Whenever "orange" occurs in a line of the material, list that line.
[MATERIAL SUPPLIED]
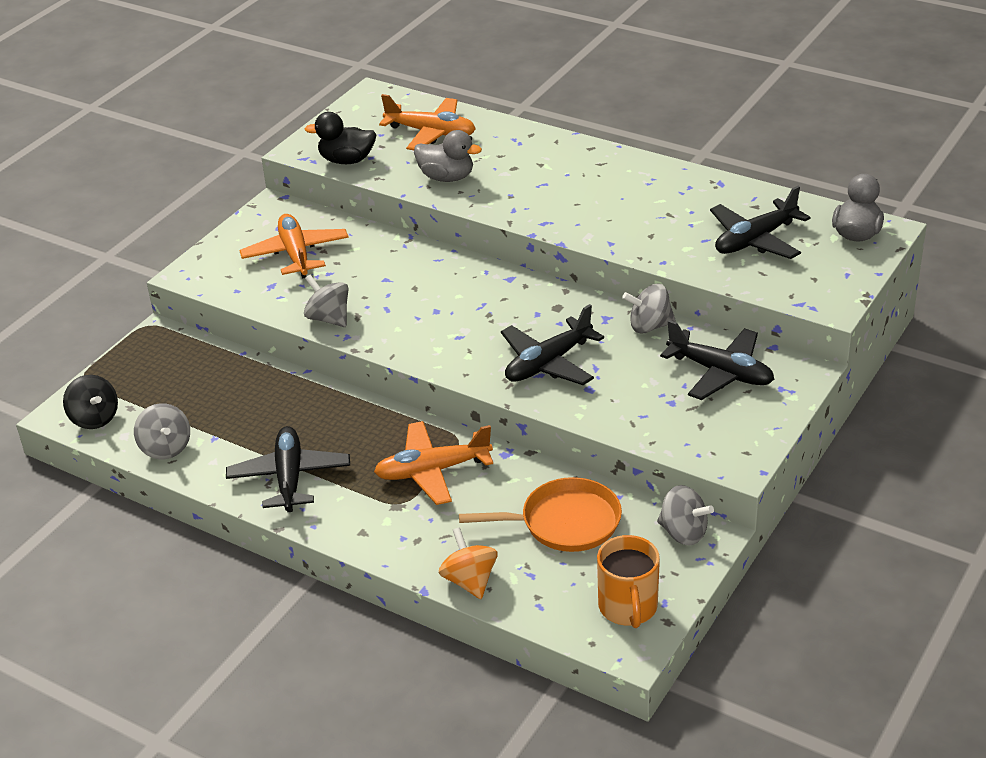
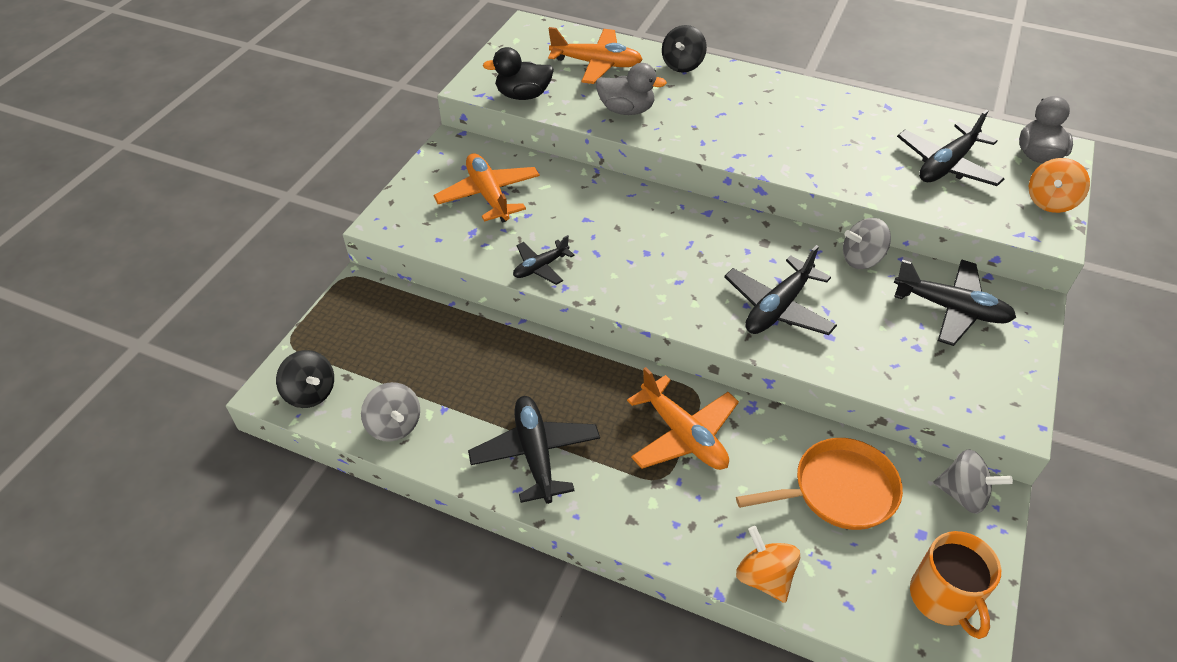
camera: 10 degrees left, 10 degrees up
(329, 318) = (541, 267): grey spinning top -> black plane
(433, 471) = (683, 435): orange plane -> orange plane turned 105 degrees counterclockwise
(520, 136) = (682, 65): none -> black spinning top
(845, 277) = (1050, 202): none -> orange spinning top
[/MATERIAL SUPPLIED]
[MATERIAL SUPPLIED]
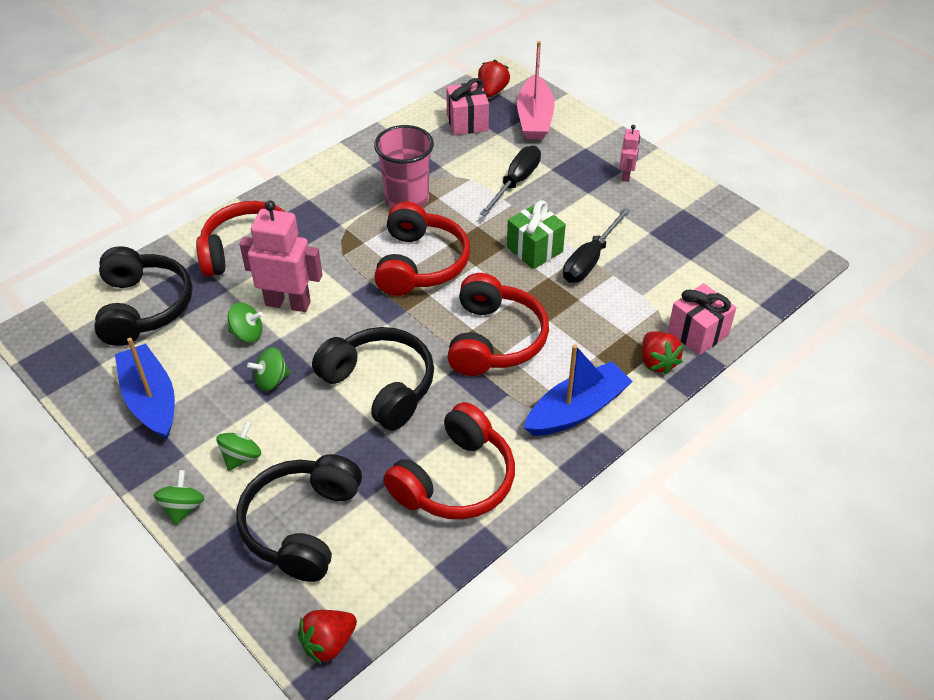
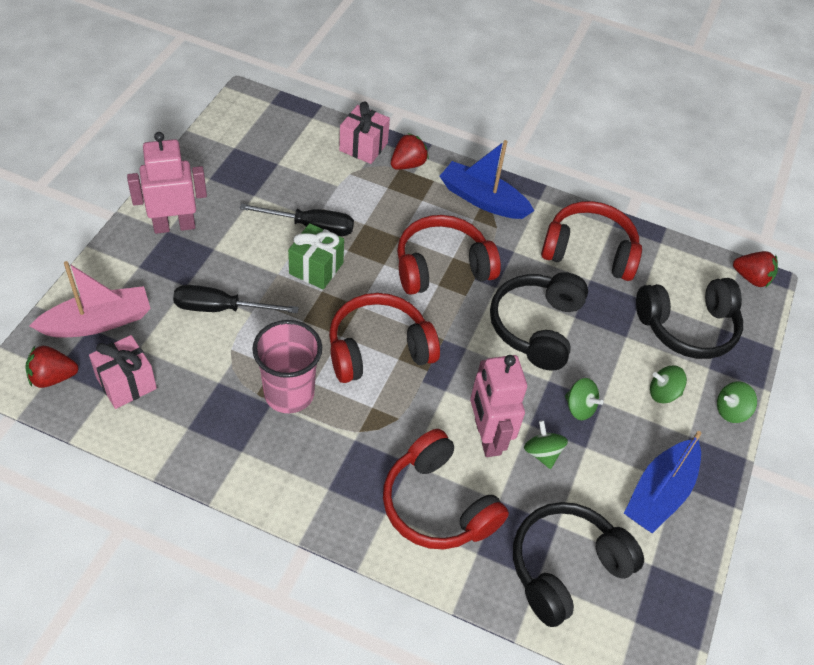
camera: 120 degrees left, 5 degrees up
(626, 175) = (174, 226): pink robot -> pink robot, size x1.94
[/MATERIAL SUPPLIED]
ANSWER TO THE PROBLEM
(433, 471) = (683, 435): orange plane -> orange plane turned 105 degrees counterclockwise
(845, 277) = (1050, 202): none -> orange spinning top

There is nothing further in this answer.